> [INSTRUCTIONS TO FOLLOW]
Leave out the images; return the rest of the data exactly.

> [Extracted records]
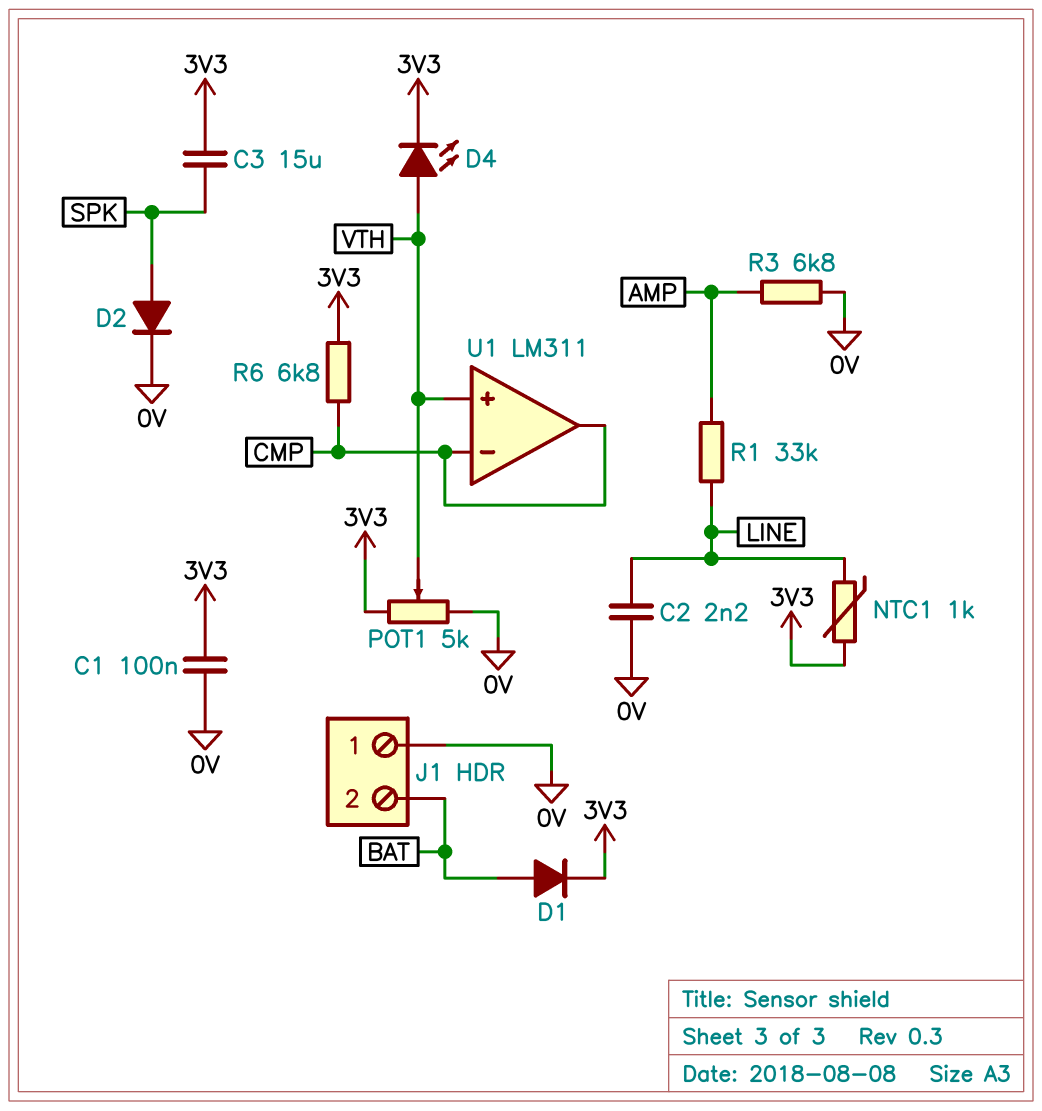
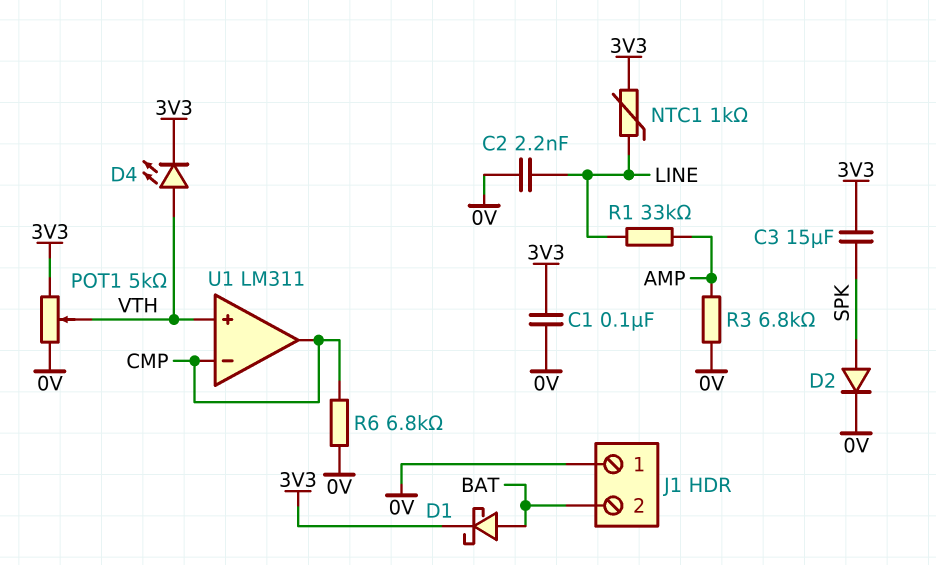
D1: diode (A BAT, K 3V3) -> schottky (A BAT, K 3V3)
R6: 6.8k (3V3, CMP) -> 6.8k (0V, CMP)

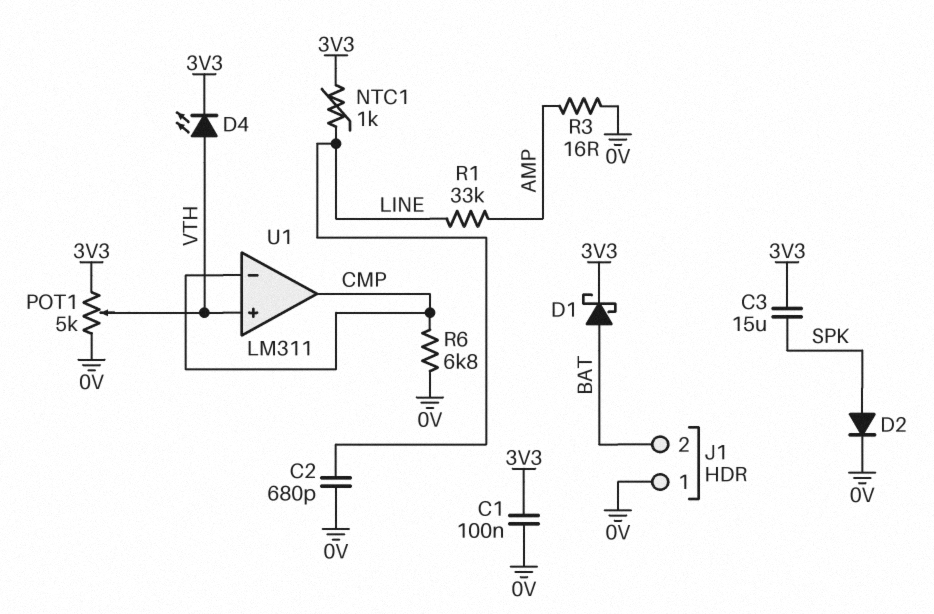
C2: 2.2nF (0V, LINE) -> 680pF (0V, LINE)
R3: 6.8k (0V, AMP) -> 16 (0V, AMP)

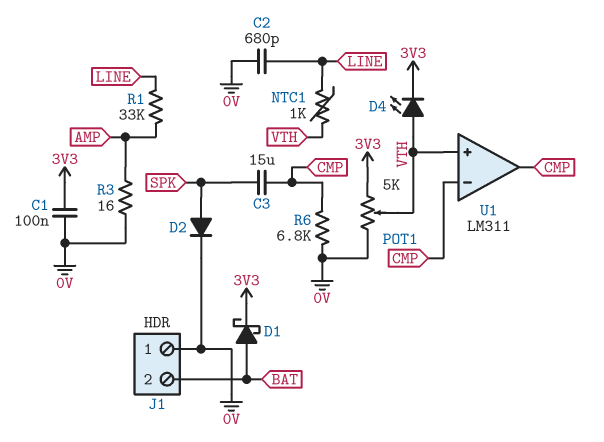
C3: 15uF (3V3, SPK) -> 15uF (CMP, SPK)
NTC1: 1k (3V3, LINE) -> 1k (LINE, VTH)

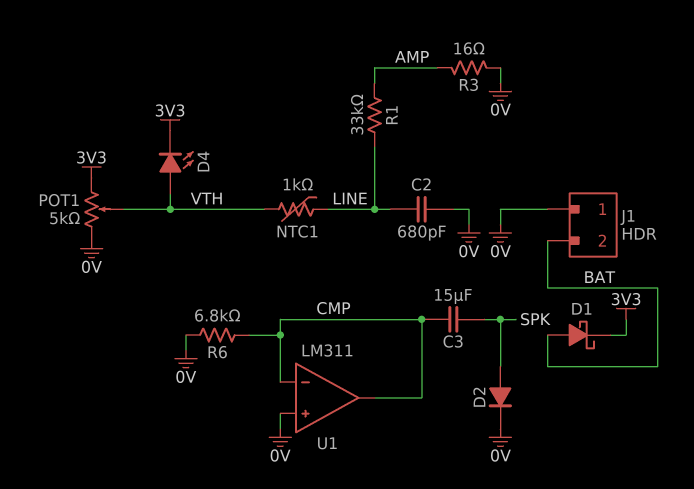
C1: 100nF (0V, 3V3) -> none
U1 pin in+: VTH -> 0V

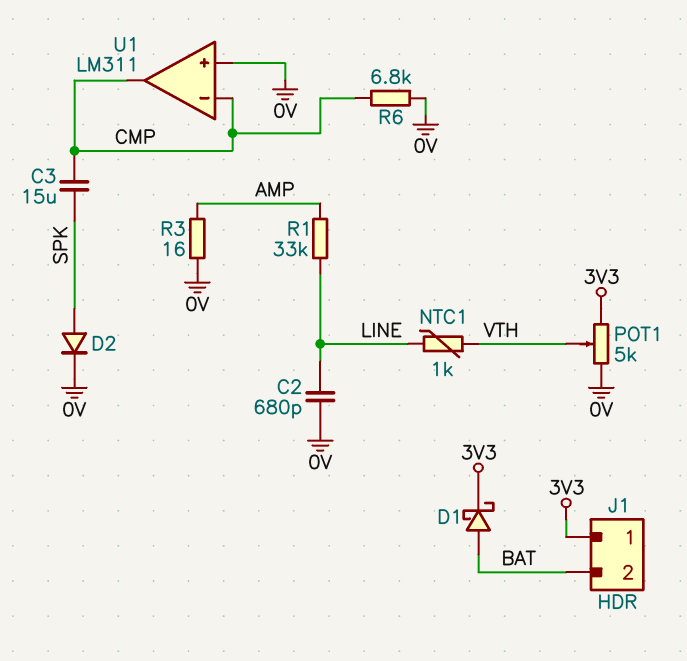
D4: LED (A VTH, K 3V3) -> none
J1 pin 1: 0V -> 3V3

> [ANSWER TO THIS TASK]
D1: diode (A BAT, K 3V3) -> schottky (A BAT, K 3V3)
R6: 6.8k (3V3, CMP) -> 6.8k (0V, CMP)

C2: 2.2nF (0V, LINE) -> 680pF (0V, LINE)
R3: 6.8k (0V, AMP) -> 16 (0V, AMP)

C3: 15uF (3V3, SPK) -> 15uF (CMP, SPK)
NTC1: 1k (3V3, LINE) -> 1k (LINE, VTH)

C1: 100nF (0V, 3V3) -> none
U1 pin in+: VTH -> 0V

D4: LED (A VTH, K 3V3) -> none
J1 pin 1: 0V -> 3V3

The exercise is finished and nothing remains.